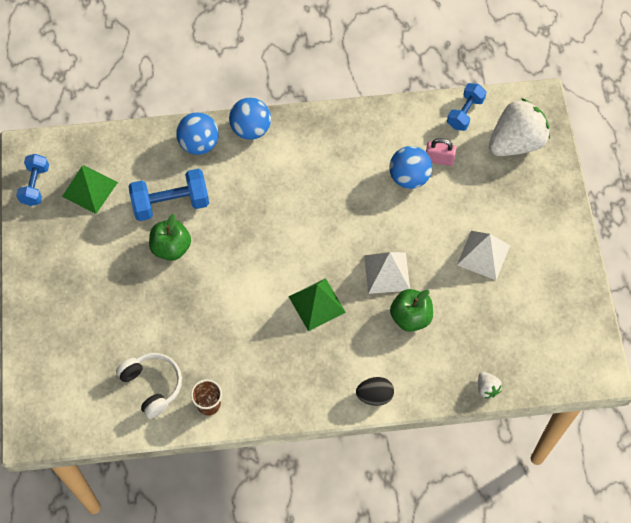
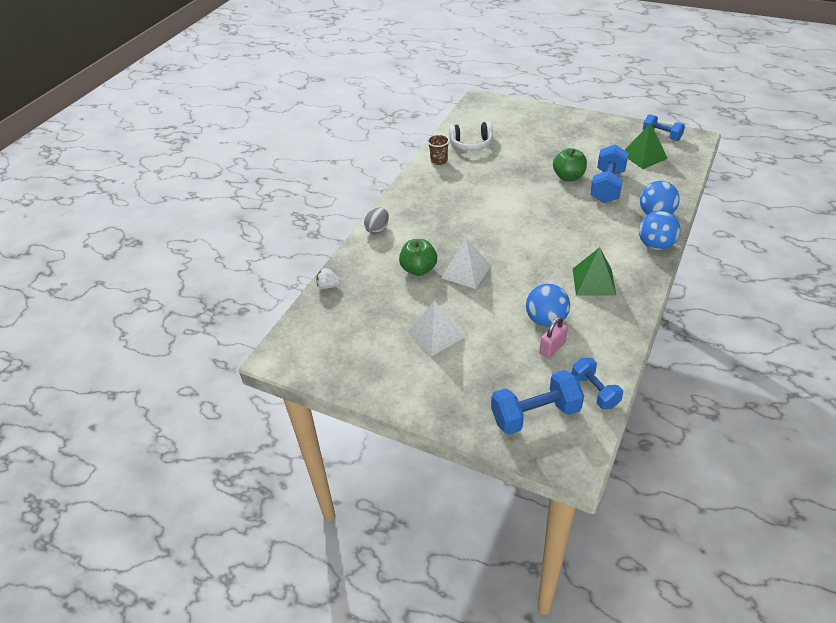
camera: 125 degrees right, 20 degrees down
green pyramid [288,278,346,331] -> green pyramid moved to [573,247,616,296]
black egg [356,377,394,406] -> grey egg [364,207,389,234]
white strawberry [489,98,550,156] -> blue dumbbell [491,370,584,435]

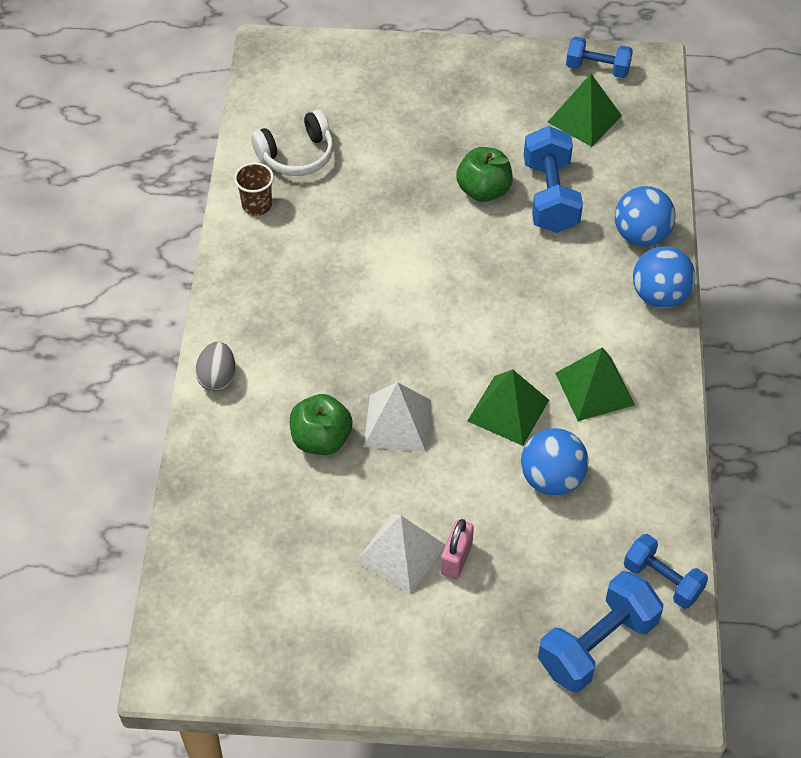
camera: 25 degrees left, 10 degrees up
white strawberry [316,268,341,289] -> none
pink padlock [539,317,568,358] -> pink padlock moved to [440,519,474,579]
none -> green pyramid [467,369,549,446]

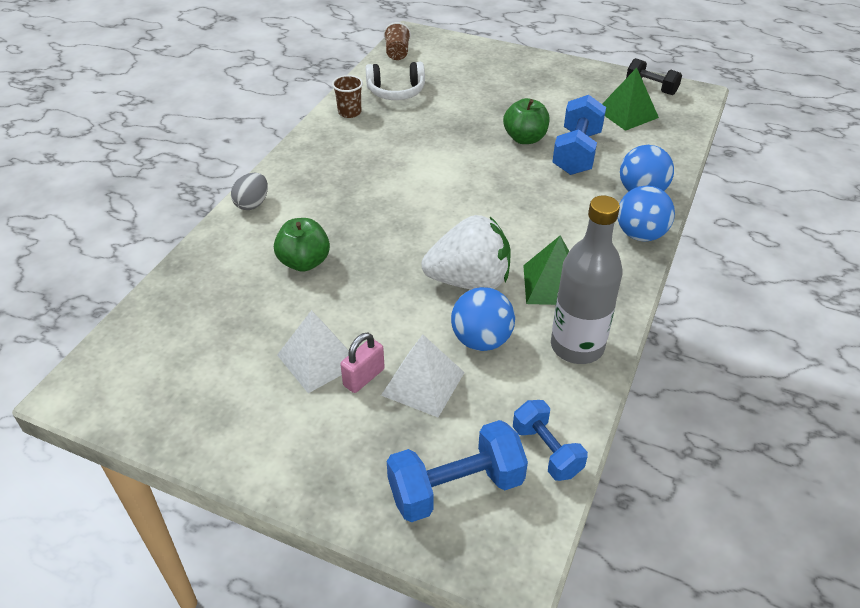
camera: 20 degrees right, 10 degrees down
white pyramid [363,382,431,452] -> white pyramid moved to [381,335,465,417]
green pyramid [467,369,549,446] -> white strawberry [421,215,511,290]
blue dumbbell [566,36,633,78] -> black dumbbell [626,58,682,95]
none -> brown cup [384,22,411,60]
none -> grey bottle [551,195,623,364]

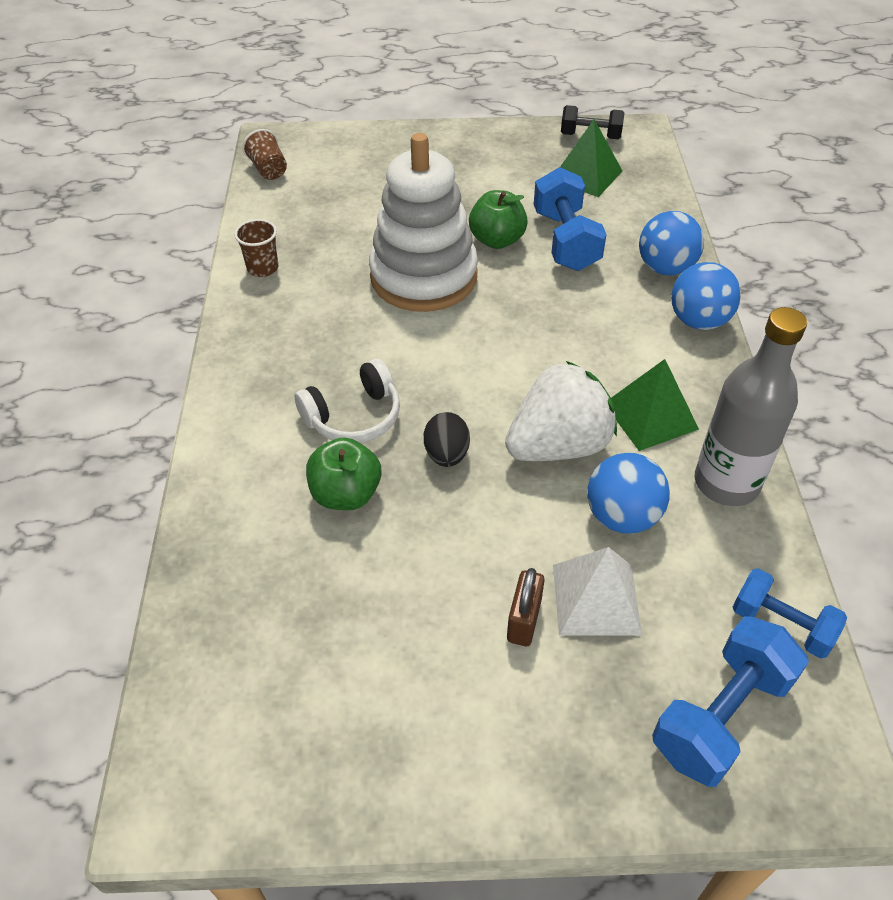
camera: 25 degrees left, 5 degrees up
grey egg [231,173,268,210] -> none
white pyramid [277,310,349,393] -> none
pink padlock [340,333,385,393] -> brown padlock [507,568,545,646]
white headphones [366,62,425,100] -> white headphones moved to [295,359,400,443]
none -> white stacking toy [369,133,478,312]
none -> black egg [424,412,470,467]

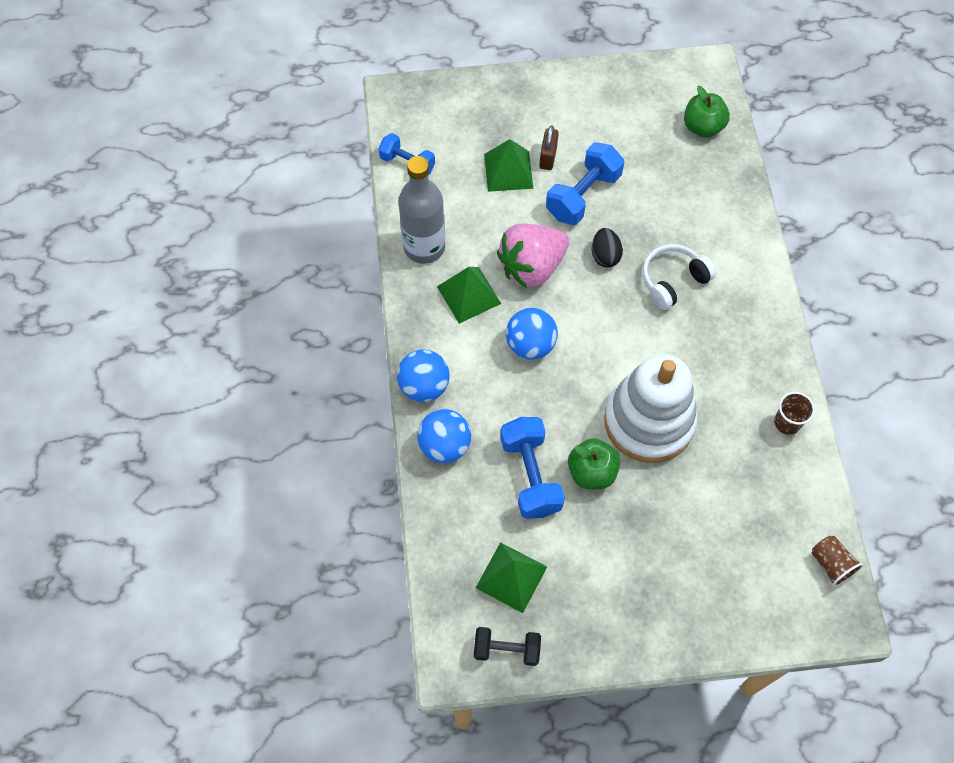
camera: 175 degrees right, 15 degrees up
green apple [306,437,381,510] -> green apple moved to [684,86,730,138]
white strawberry [505,361,617,461] -> pink strawberry [497,224,569,288]
white pyramid [553,547,642,636] -> green pyramid [484,139,533,192]
blue ball [587,453,670,534] -> blue ball moved to [506,308,558,360]
blue dumbbell [652,616,809,787] -> blue dumbbell moved to [546,142,624,225]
□ □ □ □ □ □ □
What you have to do>
Could you set down the records above word for word, without any of the pictures?

Solution>
camera: 125 degrees right, 20 degrees down
green pyramid [288,278,346,331] -> green pyramid moved to [573,247,616,296]
black egg [356,377,394,406] -> grey egg [364,207,389,234]
white strawberry [489,98,550,156] -> blue dumbbell [491,370,584,435]

camera: 25 degrees left, 10 degrees up
white strawberry [316,268,341,289] -> none
pink padlock [539,317,568,358] -> pink padlock moved to [440,519,474,579]
none -> green pyramid [467,369,549,446]

camera: 20 degrees right, 10 degrees down
white pyramid [363,382,431,452] -> white pyramid moved to [381,335,465,417]
green pyramid [467,369,549,446] -> white strawberry [421,215,511,290]
blue dumbbell [566,36,633,78] -> black dumbbell [626,58,682,95]
none -> brown cup [384,22,411,60]
none -> grey bottle [551,195,623,364]

camera: 25 degrees left, 5 degrees up
grey egg [231,173,268,210] -> none
white pyramid [277,310,349,393] -> none
pink padlock [340,333,385,393] -> brown padlock [507,568,545,646]
white headphones [366,62,425,100] -> white headphones moved to [295,359,400,443]
none -> white stacking toy [369,133,478,312]
none -> black egg [424,412,470,467]

camera: 175 degrees right, 15 degrees up
green apple [306,437,381,510] -> green apple moved to [684,86,730,138]
white strawberry [505,361,617,461] -> pink strawberry [497,224,569,288]
white pyramid [553,547,642,636] -> green pyramid [484,139,533,192]
blue ball [587,453,670,534] -> blue ball moved to [506,308,558,360]
blue dumbbell [652,616,809,787] -> blue dumbbell moved to [546,142,624,225]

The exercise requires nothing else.